(Recorded data)
▽
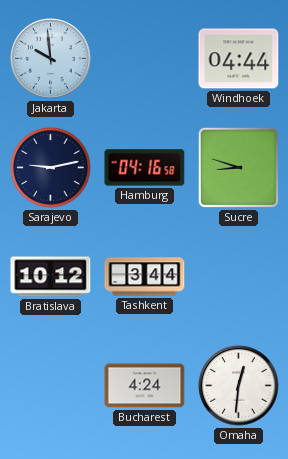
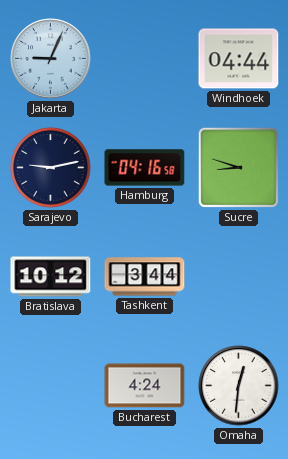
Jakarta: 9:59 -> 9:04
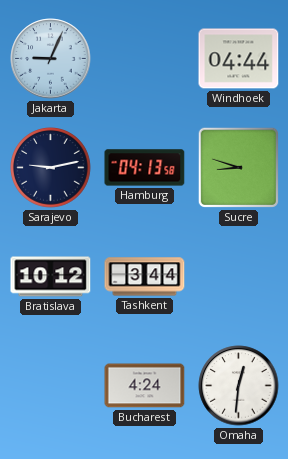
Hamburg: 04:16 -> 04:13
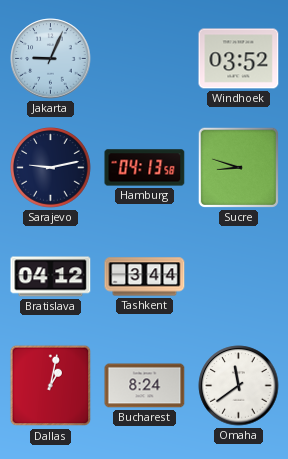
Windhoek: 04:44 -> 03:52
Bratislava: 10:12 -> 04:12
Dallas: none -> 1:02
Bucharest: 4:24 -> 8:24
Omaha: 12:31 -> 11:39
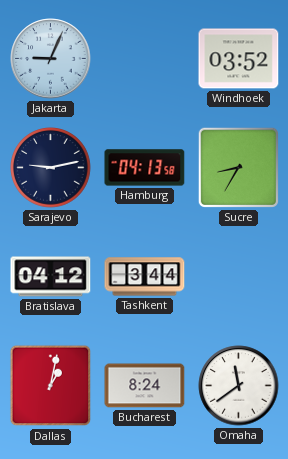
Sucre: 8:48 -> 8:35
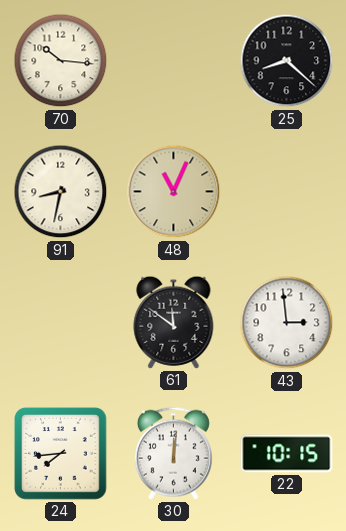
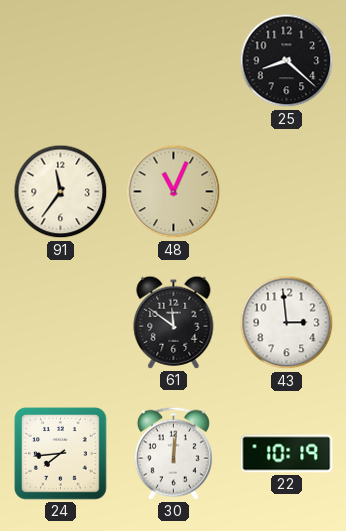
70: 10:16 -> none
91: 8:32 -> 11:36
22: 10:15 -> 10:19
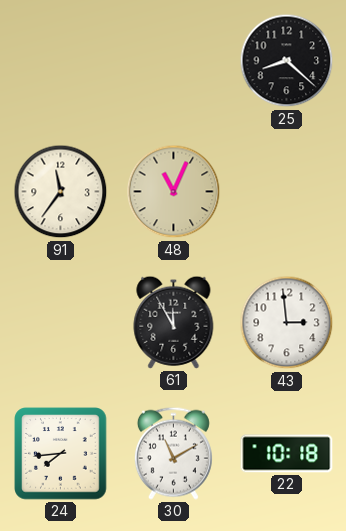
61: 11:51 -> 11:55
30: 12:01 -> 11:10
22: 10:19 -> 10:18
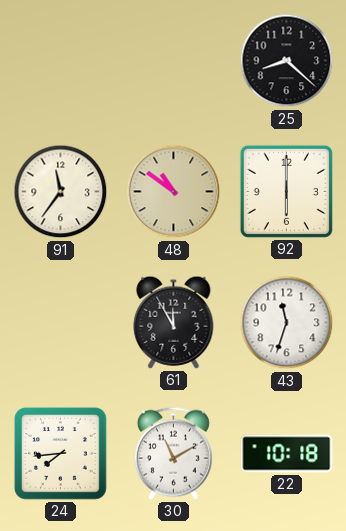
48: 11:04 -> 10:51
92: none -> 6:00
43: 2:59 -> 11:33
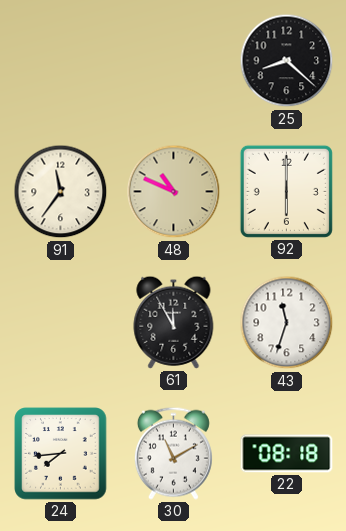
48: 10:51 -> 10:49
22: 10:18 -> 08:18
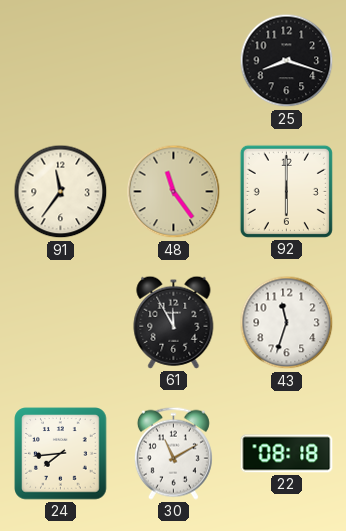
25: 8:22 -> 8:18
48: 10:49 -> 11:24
△
YOUR OBJECTIVE:
Write out every line of the items above word for word, but leave out the pictures.

RESPONSE TO THE EXERCISE:
Jakarta: 9:59 -> 9:04
Hamburg: 04:16 -> 04:13
Windhoek: 04:44 -> 03:52
Bratislava: 10:12 -> 04:12
Dallas: none -> 1:02
Bucharest: 4:24 -> 8:24
Omaha: 12:31 -> 11:39
Sucre: 8:48 -> 8:35
70: 10:16 -> none
91: 8:32 -> 11:36
22: 10:15 -> 10:19
61: 11:51 -> 11:55
30: 12:01 -> 11:10
22: 10:19 -> 10:18
48: 11:04 -> 10:51
92: none -> 6:00
43: 2:59 -> 11:33
48: 10:51 -> 10:49
22: 10:18 -> 08:18
25: 8:22 -> 8:18
48: 10:49 -> 11:24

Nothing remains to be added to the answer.